* [Directions] A line qualifies if it holds the string "ebony". Copy every qualifying line from the records.

* [Entries supplied]
##############################

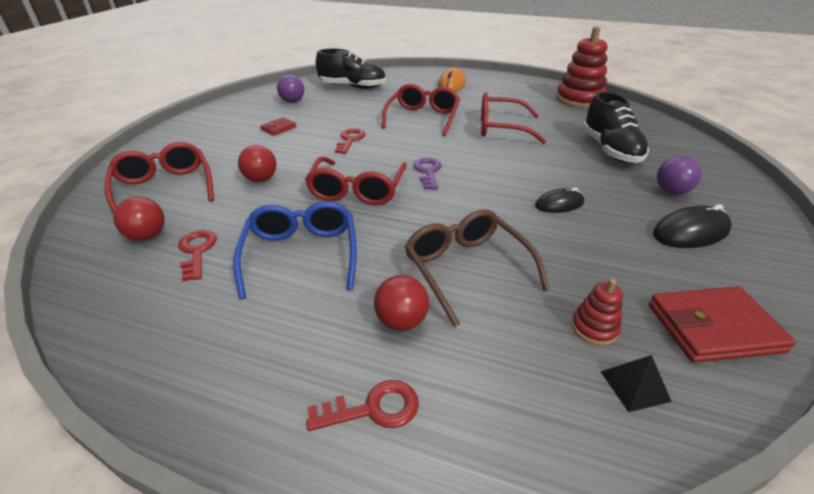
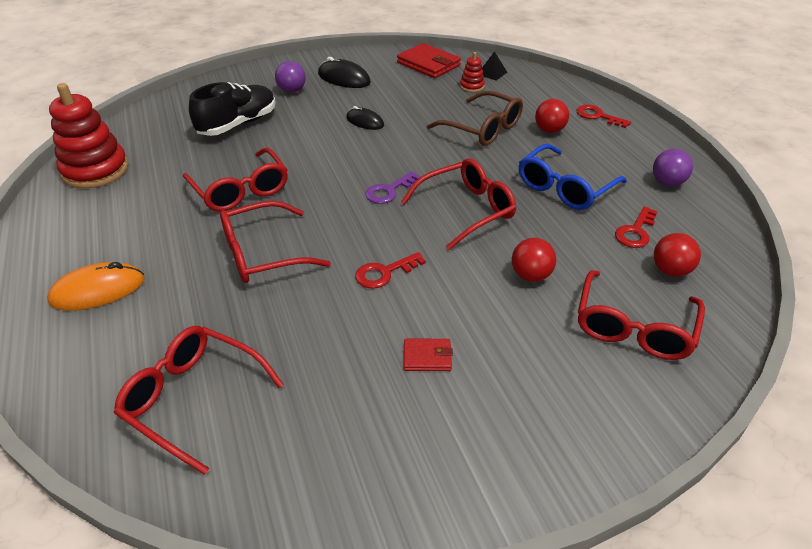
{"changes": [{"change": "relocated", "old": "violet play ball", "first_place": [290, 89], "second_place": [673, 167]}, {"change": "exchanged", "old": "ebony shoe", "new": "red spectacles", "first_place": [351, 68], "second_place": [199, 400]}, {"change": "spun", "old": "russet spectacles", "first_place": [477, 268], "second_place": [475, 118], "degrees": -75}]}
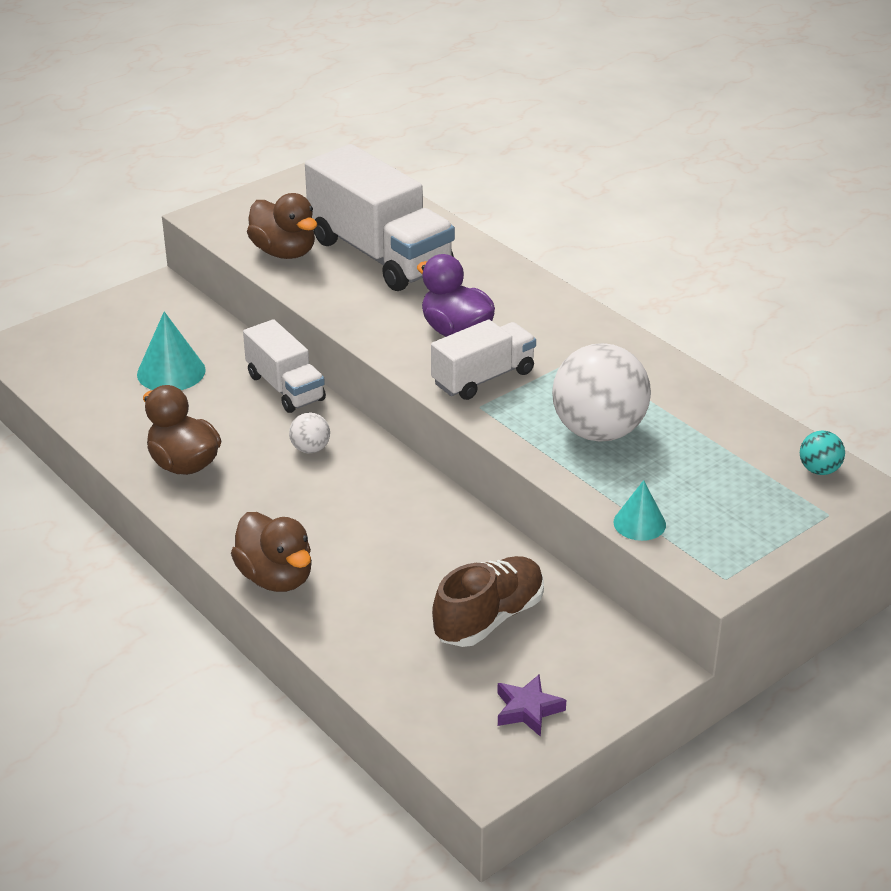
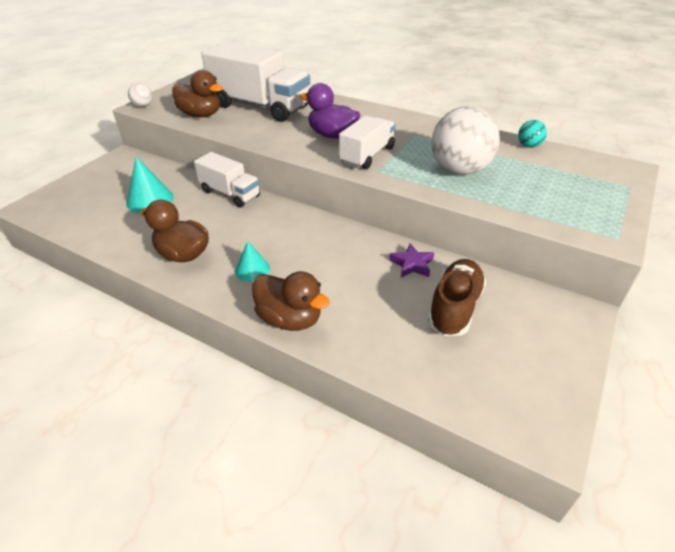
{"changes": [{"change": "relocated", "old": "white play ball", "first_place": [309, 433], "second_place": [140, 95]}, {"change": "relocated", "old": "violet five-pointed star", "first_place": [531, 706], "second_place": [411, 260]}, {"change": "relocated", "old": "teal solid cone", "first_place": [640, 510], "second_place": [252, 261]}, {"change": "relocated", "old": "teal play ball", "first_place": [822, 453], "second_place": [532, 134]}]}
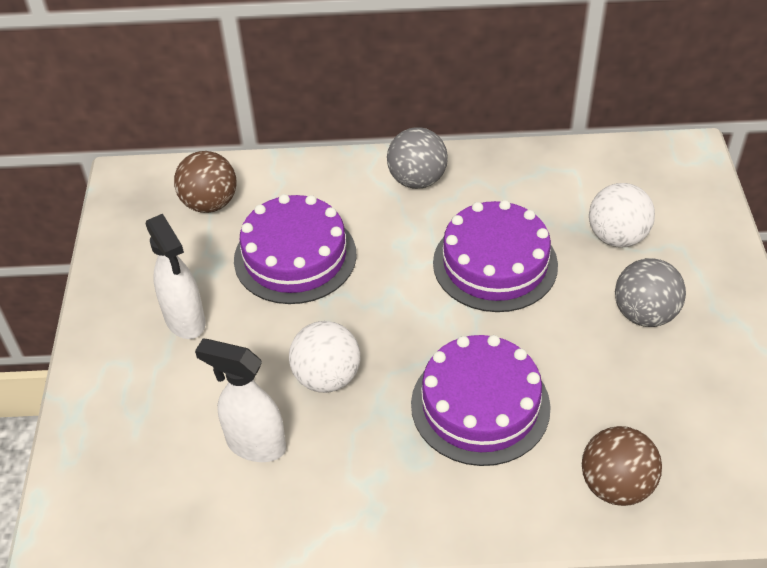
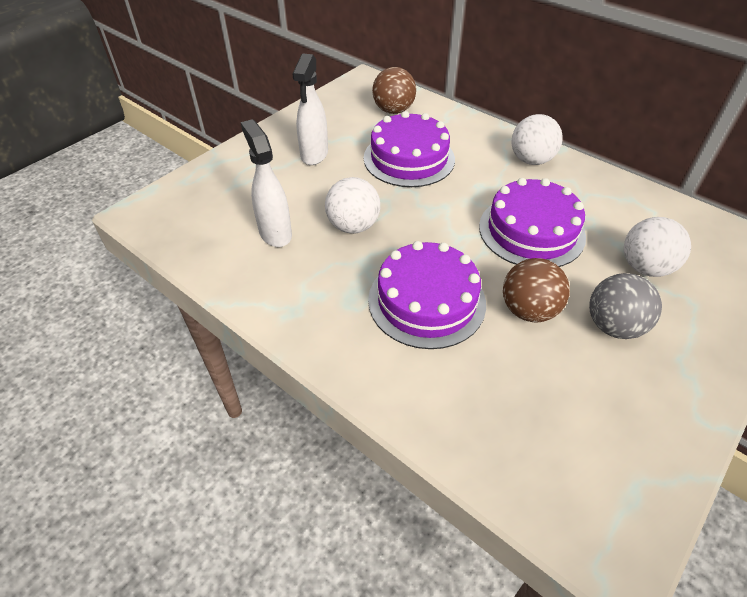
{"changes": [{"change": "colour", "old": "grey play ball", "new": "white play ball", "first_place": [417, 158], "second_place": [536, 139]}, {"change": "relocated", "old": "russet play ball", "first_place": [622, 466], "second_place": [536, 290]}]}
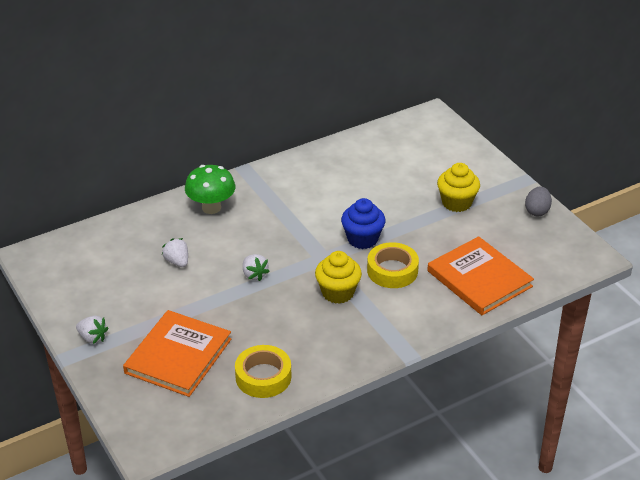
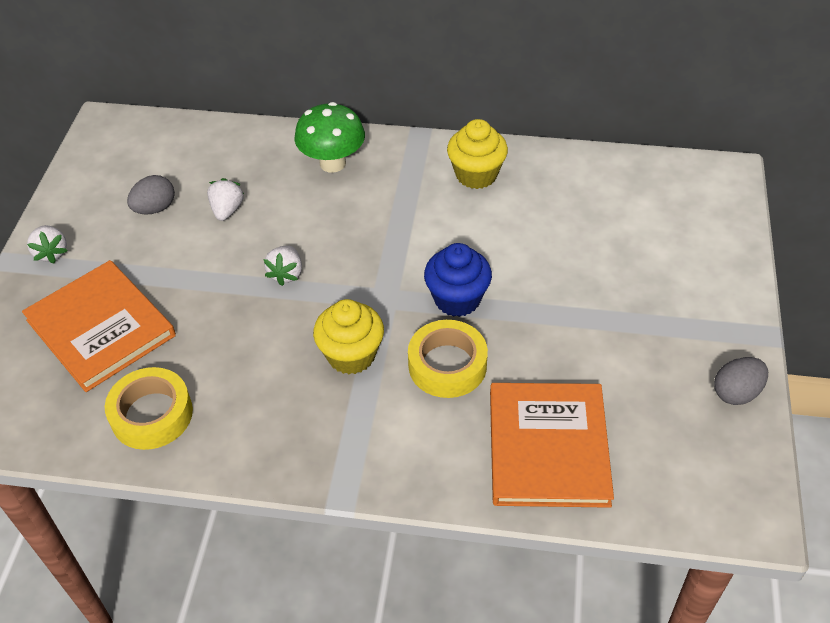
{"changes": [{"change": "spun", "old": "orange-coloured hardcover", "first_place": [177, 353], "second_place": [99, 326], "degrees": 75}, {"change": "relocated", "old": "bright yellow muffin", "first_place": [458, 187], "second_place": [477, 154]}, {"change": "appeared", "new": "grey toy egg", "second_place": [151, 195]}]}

##############################

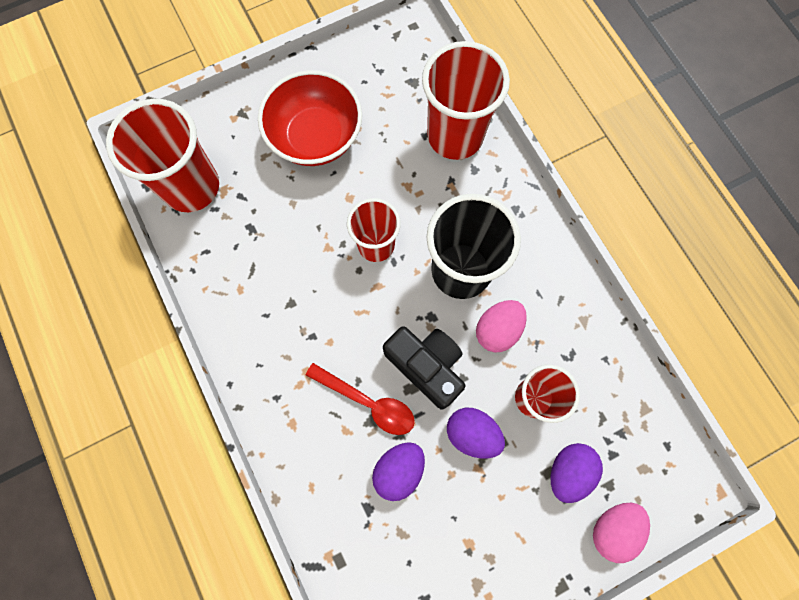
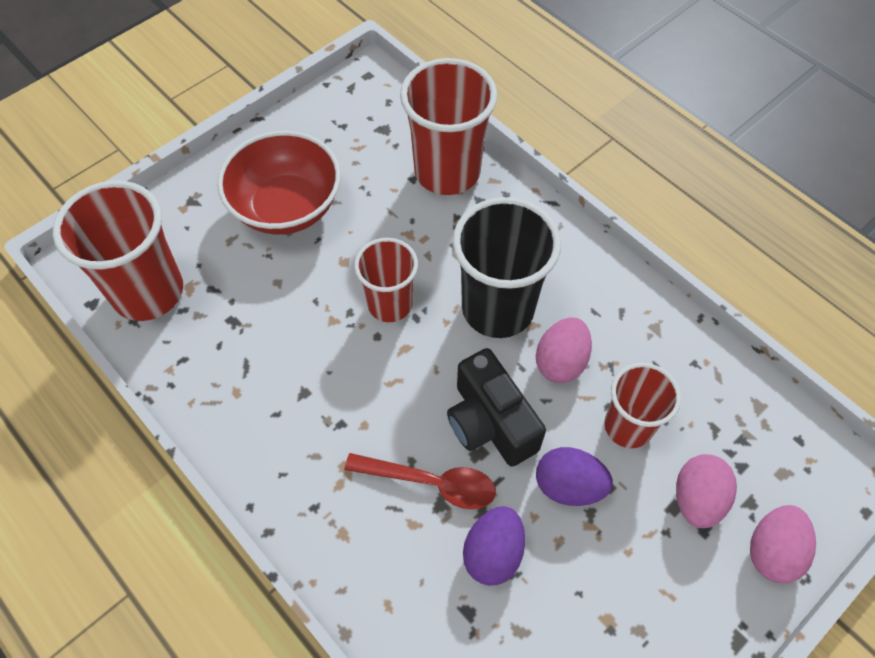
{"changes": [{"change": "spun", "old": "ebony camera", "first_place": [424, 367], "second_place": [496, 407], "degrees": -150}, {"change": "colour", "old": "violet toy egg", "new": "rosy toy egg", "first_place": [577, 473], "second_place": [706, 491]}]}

##############################

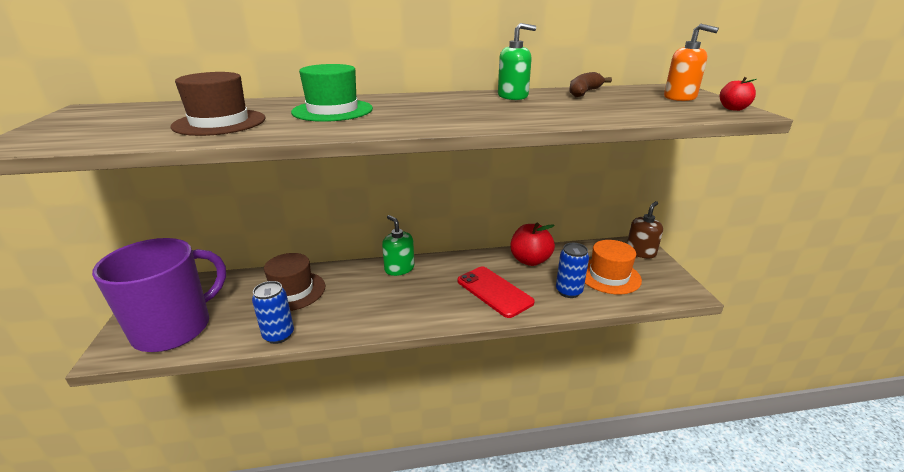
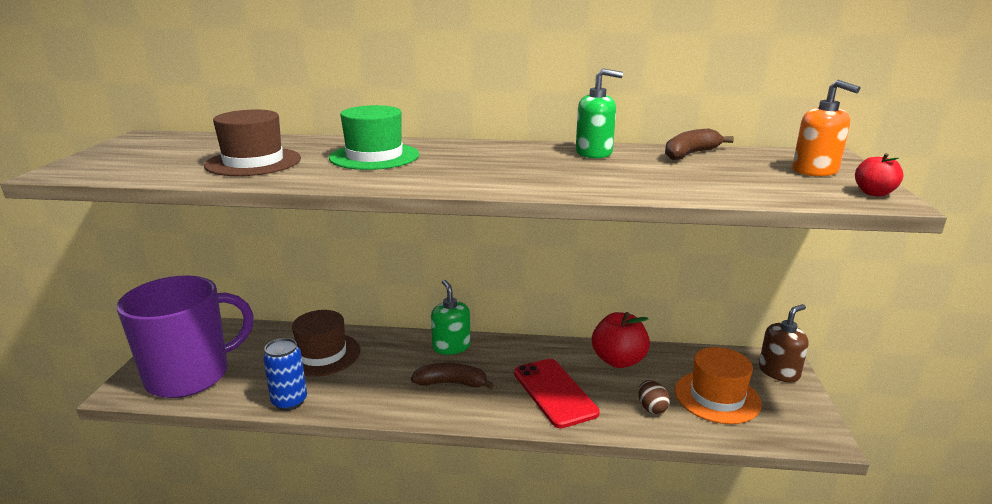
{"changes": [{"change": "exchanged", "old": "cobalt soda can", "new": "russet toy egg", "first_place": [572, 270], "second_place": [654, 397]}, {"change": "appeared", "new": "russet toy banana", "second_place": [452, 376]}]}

##############################

* [Response below]
{"changes": [{"change": "relocated", "old": "violet play ball", "first_place": [290, 89], "second_place": [673, 167]}, {"change": "exchanged", "old": "ebony shoe", "new": "red spectacles", "first_place": [351, 68], "second_place": [199, 400]}, {"change": "spun", "old": "russet spectacles", "first_place": [477, 268], "second_place": [475, 118], "degrees": -75}]}
{"changes": [{"change": "spun", "old": "ebony camera", "first_place": [424, 367], "second_place": [496, 407], "degrees": -150}, {"change": "colour", "old": "violet toy egg", "new": "rosy toy egg", "first_place": [577, 473], "second_place": [706, 491]}]}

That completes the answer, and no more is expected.